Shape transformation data
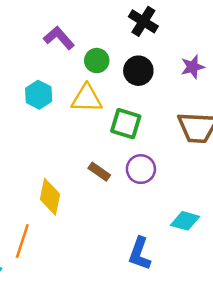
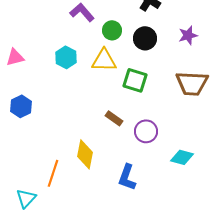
purple circle: (141, 169) -> (146, 131), moved
yellow diamond: (50, 197) -> (85, 154), moved
blue L-shape: (140, 254) -> (127, 177), moved

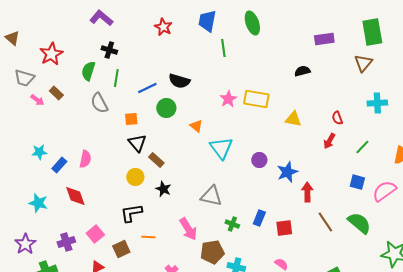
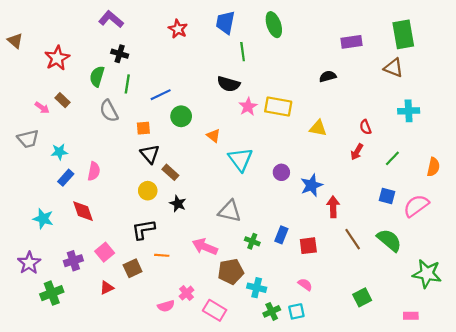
brown triangle: (363, 63) -> (394, 68), turned -48
gray trapezoid: (24, 78) -> (28, 139), moved, turned -30
black semicircle: (179, 81) -> (229, 84), moved
cyan star: (39, 152) -> (59, 152), moved
pink arrow: (188, 229) -> (205, 247), turned 145

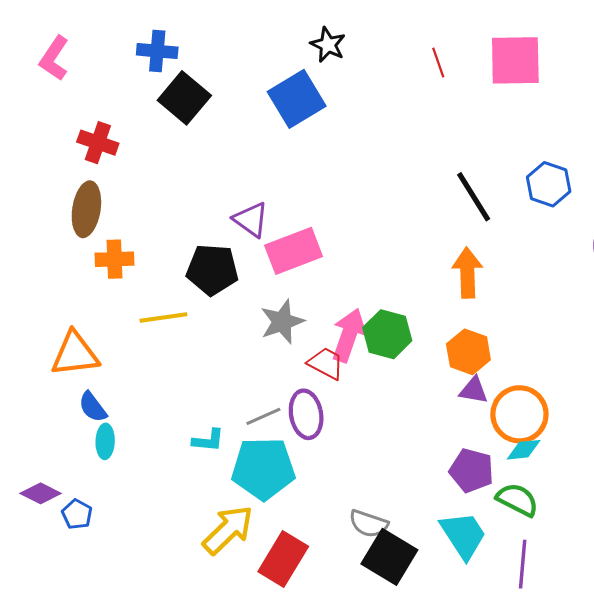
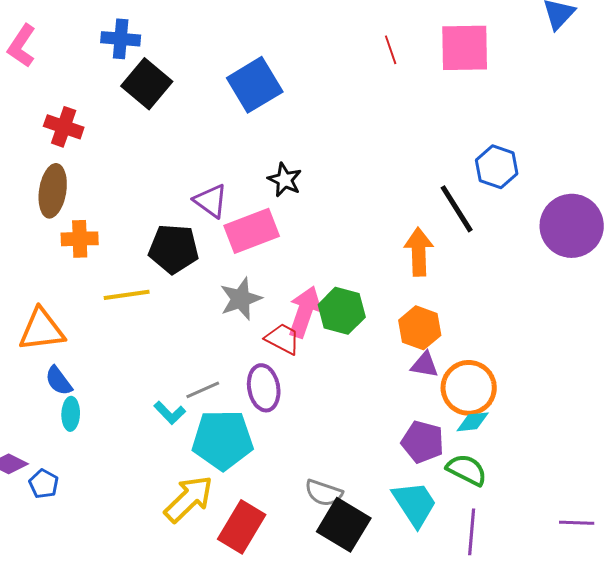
black star: (328, 45) -> (285, 180), moved
black line: (474, 197) -> (457, 209), moved
gray line: (263, 416) -> (203, 390), moved
cyan L-shape: (208, 440) -> (170, 413), turned 40

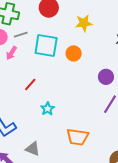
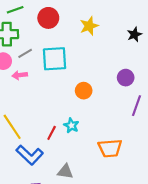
pink arrow: (11, 53) -> (20, 75), turned 64
orange circle: (74, 53) -> (84, 91), moved
red line: (30, 84) -> (52, 133), moved

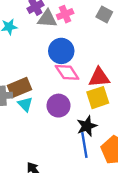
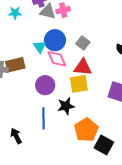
gray square: (104, 14) -> (83, 43), moved
cyan triangle: (25, 104) -> (40, 47), moved
blue line: (84, 145) -> (43, 118), moved

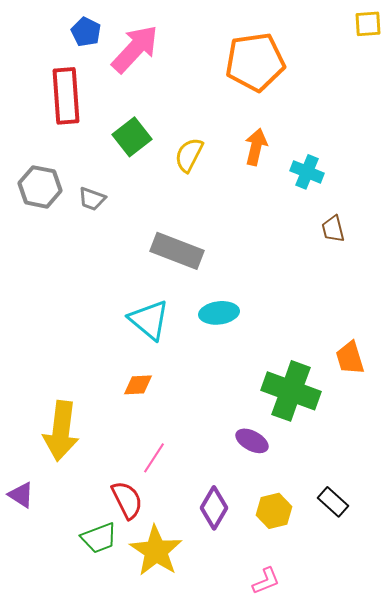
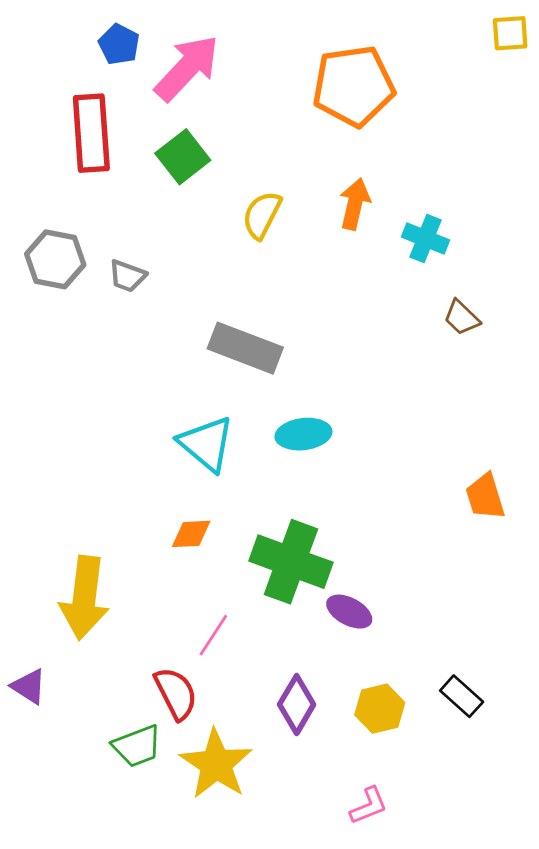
green square: (132, 137) -> (183, 157), moved
brown trapezoid: (333, 229) -> (462, 318), turned -32
green cross: (291, 391) -> (291, 562), moved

- **Problem statement**: Show, from the records above, every line that includes "cyan".

- **Result of this exercise**:
cyan star: (39, 152) -> (59, 152), moved
cyan L-shape: (208, 440) -> (170, 413), turned 40
cyan triangle: (25, 104) -> (40, 47), moved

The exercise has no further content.